ABOUT THIS EXERCISE
Copy out every line from the records that includes "NMOS".

Edit difference data

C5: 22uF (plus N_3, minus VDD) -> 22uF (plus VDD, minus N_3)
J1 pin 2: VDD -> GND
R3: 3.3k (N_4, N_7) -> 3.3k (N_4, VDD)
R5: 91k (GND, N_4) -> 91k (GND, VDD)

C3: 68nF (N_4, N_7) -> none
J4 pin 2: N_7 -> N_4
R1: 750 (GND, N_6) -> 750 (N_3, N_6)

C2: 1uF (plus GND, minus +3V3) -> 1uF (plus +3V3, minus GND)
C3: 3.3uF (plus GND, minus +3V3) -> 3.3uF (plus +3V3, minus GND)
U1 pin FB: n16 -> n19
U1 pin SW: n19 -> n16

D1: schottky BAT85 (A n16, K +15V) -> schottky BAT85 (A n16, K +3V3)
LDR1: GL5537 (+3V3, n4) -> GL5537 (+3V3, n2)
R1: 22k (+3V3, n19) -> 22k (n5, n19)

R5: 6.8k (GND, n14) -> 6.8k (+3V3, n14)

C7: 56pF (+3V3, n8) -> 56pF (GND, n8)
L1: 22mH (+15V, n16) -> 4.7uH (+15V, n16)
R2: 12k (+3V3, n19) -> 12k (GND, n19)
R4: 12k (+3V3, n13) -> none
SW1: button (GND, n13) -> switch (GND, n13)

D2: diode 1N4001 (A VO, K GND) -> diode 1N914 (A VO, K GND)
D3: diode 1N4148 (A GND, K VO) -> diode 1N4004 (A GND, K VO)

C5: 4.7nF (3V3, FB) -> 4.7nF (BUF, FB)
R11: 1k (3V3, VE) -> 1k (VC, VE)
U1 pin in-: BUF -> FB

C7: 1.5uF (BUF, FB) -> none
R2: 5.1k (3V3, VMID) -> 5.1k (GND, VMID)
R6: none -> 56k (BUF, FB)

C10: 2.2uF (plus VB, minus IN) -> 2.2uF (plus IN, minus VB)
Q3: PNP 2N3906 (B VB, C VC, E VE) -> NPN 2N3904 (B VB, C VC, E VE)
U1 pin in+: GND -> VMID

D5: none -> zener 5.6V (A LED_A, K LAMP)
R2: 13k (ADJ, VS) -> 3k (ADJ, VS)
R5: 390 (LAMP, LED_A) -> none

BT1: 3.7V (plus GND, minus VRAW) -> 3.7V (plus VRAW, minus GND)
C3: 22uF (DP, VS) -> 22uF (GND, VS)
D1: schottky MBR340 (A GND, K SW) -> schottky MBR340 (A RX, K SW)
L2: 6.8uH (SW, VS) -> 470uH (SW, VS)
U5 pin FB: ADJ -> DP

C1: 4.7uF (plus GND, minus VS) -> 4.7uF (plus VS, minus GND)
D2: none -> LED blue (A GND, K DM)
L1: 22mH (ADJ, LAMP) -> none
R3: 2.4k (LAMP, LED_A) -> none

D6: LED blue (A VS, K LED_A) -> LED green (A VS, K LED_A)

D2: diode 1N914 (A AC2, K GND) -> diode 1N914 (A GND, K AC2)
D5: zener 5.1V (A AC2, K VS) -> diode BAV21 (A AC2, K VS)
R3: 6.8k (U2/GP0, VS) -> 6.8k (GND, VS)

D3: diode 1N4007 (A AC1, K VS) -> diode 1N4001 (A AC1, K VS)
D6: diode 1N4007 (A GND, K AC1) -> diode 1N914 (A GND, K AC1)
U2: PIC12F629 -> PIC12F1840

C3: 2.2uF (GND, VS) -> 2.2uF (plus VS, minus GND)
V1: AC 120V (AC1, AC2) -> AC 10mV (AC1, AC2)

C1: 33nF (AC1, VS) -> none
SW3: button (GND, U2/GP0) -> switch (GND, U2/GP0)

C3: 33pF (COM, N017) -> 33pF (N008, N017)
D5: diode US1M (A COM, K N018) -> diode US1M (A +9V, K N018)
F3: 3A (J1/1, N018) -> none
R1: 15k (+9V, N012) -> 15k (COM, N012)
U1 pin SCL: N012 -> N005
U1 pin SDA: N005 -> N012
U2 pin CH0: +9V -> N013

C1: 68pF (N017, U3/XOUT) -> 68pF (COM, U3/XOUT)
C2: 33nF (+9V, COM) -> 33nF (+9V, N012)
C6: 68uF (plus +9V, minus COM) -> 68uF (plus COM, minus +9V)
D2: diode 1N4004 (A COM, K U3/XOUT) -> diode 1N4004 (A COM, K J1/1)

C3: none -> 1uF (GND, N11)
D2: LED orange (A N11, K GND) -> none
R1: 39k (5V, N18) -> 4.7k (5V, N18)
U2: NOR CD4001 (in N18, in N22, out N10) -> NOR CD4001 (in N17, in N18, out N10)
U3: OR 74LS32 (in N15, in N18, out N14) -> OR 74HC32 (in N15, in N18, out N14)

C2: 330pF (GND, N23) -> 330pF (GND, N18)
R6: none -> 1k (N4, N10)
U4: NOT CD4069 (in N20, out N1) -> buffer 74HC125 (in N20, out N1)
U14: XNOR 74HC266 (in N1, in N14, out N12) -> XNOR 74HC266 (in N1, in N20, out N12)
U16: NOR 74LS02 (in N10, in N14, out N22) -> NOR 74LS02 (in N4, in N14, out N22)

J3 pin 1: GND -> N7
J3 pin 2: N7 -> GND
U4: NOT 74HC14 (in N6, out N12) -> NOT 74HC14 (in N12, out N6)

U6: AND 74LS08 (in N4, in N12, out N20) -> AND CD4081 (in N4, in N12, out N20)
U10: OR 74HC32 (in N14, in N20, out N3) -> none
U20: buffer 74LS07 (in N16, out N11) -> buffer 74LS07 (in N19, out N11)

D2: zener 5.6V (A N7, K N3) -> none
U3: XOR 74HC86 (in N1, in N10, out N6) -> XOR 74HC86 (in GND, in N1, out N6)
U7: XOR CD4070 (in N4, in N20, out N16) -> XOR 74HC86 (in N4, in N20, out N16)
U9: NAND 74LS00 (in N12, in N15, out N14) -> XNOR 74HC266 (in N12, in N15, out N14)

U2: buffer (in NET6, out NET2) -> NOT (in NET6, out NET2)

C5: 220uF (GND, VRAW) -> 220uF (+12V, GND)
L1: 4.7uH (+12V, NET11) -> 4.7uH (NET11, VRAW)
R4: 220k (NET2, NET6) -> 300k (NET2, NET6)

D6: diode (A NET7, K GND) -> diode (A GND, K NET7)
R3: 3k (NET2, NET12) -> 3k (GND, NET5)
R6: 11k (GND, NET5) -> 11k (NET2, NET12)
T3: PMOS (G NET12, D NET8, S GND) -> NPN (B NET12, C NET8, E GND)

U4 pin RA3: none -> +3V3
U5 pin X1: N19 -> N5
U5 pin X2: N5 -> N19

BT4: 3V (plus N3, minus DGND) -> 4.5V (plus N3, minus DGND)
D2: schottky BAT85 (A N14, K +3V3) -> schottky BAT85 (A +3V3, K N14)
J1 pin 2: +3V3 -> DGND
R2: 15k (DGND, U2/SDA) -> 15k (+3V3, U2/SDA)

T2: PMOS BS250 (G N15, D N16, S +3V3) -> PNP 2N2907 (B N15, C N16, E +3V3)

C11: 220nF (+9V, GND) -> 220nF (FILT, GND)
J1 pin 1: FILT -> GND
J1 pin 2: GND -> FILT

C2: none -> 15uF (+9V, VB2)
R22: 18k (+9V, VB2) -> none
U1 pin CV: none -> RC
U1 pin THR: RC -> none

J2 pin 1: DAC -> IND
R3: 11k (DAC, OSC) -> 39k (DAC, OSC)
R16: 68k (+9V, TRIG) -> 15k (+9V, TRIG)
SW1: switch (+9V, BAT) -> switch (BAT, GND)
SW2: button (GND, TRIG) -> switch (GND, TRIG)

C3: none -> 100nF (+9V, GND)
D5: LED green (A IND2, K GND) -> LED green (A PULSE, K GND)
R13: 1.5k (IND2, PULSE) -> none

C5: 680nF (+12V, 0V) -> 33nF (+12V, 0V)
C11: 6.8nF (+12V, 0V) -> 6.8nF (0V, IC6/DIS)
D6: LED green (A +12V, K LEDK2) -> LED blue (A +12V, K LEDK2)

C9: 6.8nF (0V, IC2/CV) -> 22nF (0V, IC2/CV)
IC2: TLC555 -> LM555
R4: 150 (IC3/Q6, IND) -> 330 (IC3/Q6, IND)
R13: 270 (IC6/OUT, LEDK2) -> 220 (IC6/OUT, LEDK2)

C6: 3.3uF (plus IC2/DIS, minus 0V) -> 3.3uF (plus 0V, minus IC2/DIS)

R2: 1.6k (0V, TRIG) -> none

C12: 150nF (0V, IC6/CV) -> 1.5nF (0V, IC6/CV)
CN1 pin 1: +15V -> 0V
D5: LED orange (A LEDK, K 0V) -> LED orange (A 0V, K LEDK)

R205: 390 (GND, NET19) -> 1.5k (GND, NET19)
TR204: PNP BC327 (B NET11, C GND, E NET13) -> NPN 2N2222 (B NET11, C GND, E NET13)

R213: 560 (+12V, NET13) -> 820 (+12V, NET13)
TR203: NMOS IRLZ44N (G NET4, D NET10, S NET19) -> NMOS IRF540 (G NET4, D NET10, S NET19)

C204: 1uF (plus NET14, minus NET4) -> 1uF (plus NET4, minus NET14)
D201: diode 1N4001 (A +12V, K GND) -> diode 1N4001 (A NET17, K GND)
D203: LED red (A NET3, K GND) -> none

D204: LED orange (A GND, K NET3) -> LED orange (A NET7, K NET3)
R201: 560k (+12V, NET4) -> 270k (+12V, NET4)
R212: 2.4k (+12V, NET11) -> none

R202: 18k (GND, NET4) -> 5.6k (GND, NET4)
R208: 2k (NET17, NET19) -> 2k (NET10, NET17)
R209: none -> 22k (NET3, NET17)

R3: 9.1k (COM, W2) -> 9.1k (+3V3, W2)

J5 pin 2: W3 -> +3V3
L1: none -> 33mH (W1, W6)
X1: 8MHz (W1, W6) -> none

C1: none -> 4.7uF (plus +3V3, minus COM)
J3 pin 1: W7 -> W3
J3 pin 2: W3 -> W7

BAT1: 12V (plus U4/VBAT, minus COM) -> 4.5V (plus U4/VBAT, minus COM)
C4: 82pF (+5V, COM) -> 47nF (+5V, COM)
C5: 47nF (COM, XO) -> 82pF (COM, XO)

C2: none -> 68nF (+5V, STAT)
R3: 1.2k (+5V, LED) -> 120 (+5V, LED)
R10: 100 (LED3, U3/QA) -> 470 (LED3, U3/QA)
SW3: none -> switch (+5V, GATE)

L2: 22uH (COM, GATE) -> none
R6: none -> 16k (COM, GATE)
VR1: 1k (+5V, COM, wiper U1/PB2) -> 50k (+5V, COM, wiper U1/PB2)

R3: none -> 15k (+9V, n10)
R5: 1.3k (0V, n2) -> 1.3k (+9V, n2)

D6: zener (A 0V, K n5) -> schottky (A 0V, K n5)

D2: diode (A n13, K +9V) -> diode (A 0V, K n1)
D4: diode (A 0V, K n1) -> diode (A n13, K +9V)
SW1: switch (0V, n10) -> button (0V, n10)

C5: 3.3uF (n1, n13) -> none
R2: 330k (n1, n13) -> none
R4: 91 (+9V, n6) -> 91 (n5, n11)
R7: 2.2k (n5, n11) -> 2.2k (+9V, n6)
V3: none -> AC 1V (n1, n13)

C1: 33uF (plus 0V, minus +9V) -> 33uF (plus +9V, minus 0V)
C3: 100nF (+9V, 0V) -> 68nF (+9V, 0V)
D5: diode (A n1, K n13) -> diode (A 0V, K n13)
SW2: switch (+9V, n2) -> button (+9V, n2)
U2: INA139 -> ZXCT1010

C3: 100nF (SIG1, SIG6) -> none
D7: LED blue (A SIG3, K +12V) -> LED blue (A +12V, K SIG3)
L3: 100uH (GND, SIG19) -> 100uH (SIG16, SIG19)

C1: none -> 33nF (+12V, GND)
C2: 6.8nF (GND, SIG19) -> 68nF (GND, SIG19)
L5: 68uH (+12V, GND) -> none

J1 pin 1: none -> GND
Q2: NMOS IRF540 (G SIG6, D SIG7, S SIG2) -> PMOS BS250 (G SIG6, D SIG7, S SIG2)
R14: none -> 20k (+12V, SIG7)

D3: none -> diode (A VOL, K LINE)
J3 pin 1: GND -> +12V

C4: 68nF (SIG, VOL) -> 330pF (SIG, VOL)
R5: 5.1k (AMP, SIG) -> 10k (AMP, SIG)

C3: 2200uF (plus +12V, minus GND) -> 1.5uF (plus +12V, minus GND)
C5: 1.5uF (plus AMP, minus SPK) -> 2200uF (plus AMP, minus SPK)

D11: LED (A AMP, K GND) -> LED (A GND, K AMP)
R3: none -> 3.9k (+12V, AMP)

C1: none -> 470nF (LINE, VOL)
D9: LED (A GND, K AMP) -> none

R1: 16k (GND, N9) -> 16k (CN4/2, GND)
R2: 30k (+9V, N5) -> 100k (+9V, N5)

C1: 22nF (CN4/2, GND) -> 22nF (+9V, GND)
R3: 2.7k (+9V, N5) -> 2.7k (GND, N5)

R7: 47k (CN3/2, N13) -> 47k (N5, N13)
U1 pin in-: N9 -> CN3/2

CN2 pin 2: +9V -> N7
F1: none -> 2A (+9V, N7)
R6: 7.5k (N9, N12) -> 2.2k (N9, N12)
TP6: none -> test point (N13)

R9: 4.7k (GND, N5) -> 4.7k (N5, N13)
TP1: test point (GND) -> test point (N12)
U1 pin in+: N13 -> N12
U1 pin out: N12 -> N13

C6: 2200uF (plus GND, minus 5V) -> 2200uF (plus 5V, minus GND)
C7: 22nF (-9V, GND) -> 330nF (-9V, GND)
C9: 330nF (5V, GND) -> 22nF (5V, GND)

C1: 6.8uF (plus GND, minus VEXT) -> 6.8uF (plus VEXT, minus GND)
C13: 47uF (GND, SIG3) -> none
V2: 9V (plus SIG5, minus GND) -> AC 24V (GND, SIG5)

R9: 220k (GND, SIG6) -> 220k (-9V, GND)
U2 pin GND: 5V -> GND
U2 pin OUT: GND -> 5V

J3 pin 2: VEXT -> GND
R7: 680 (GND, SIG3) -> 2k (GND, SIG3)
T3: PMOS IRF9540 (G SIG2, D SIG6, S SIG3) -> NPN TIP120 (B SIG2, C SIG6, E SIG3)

RESULT
TR203: NMOS IRLZ44N (G NET4, D NET10, S NET19) -> NMOS IRF540 (G NET4, D NET10, S NET19)
Q2: NMOS IRF540 (G SIG6, D SIG7, S SIG2) -> PMOS BS250 (G SIG6, D SIG7, S SIG2)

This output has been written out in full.